* Problem *
Word for word, restate the listing; omit the pictures.

* Dataset extract *
%%

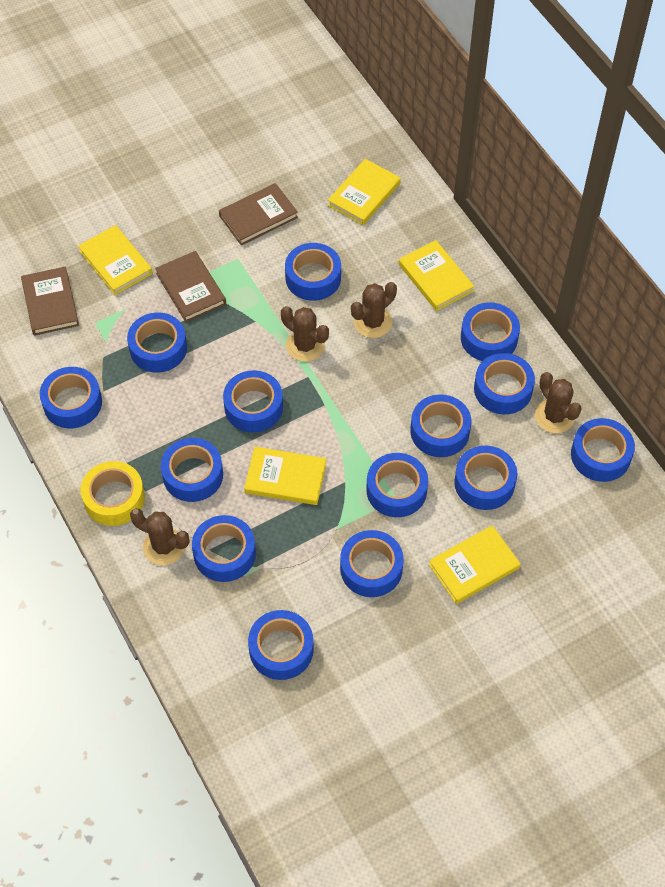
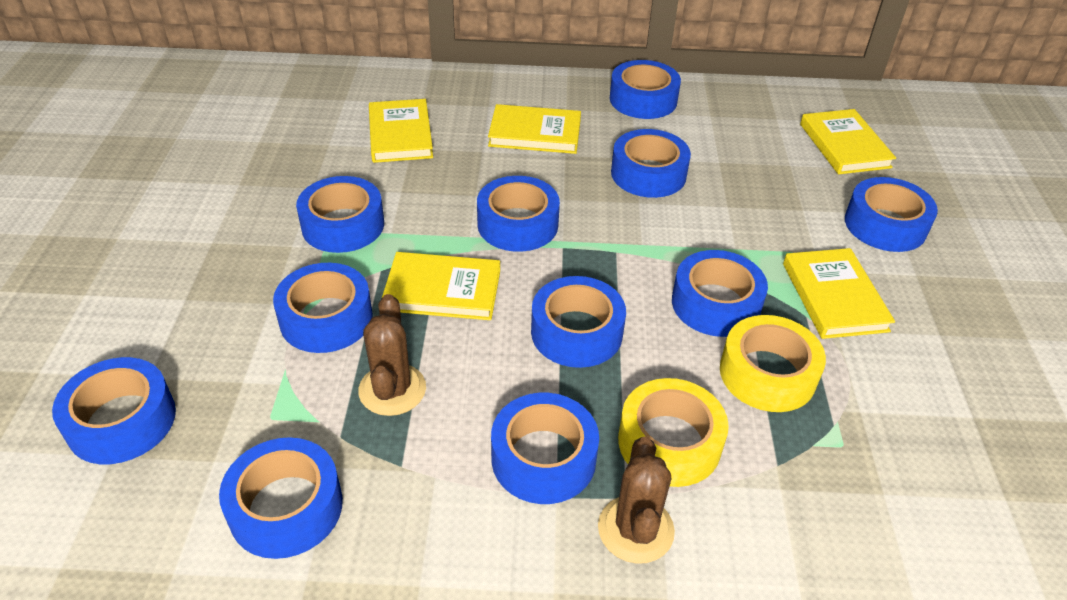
blue tape: 14 -> 11
brown book: 3 -> 0
brown cactus: 4 -> 2
yellow tape: 1 -> 2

%%

* Exercise result *
blue tape: 14 -> 11
brown book: 3 -> 0
brown cactus: 4 -> 2
yellow tape: 1 -> 2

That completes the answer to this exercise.